==== Input data ====

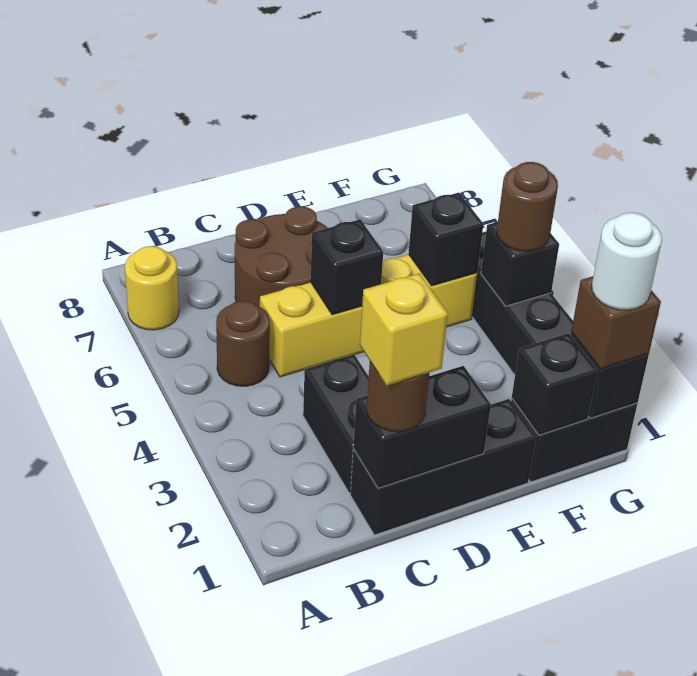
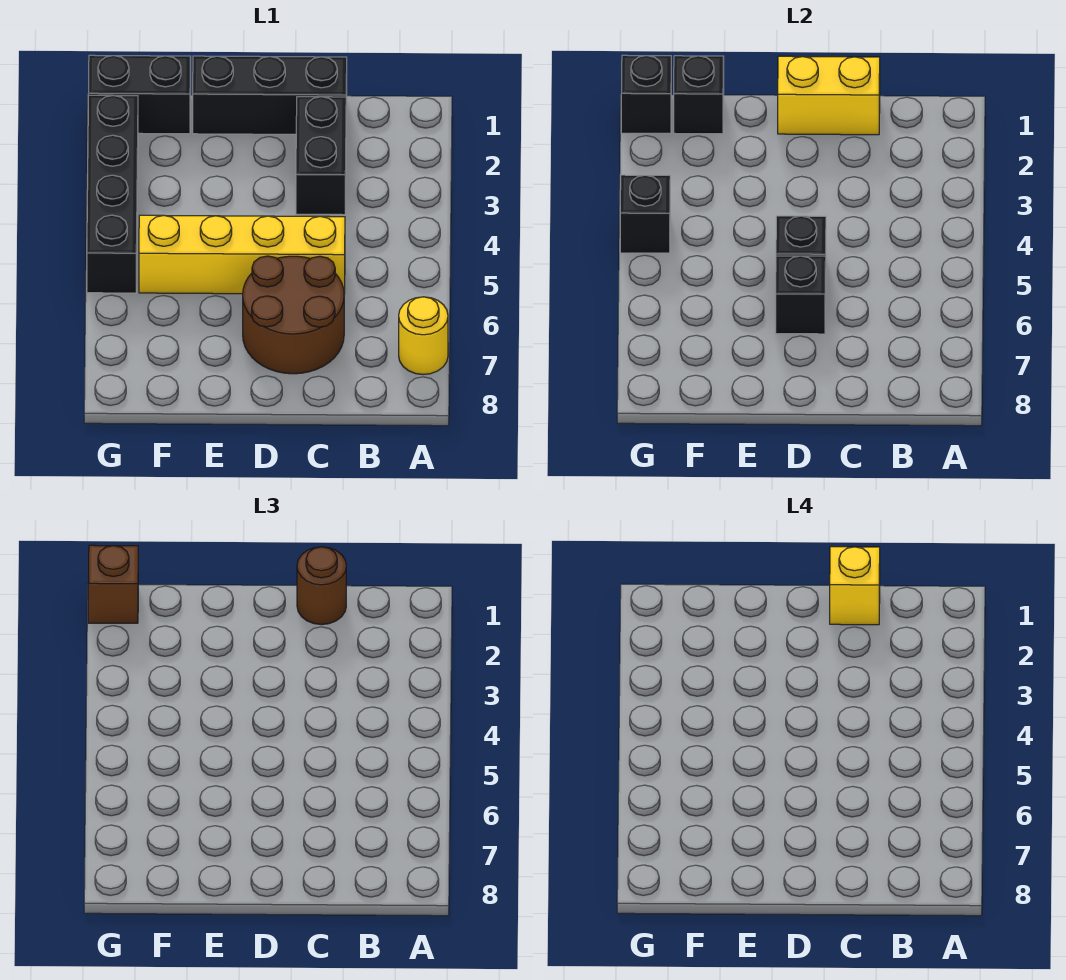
brown 1x1 round brick [216,301,270,386] -> none
black 1x2 brick [353,366,491,488] -> yellow 1x2 brick [778,56,880,135]
black 1x1 brick [408,193,483,286] -> black 1x1 brick moved to [776,256,826,334]
white 1x1 round brick [592,213,662,310] -> none
brown 1x1 round brick [497,162,558,251] -> none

====

Would you please return all lines from the listing above that contain "brown"?

brown 1x1 round brick [216,301,270,386] -> none
brown 1x1 round brick [497,162,558,251] -> none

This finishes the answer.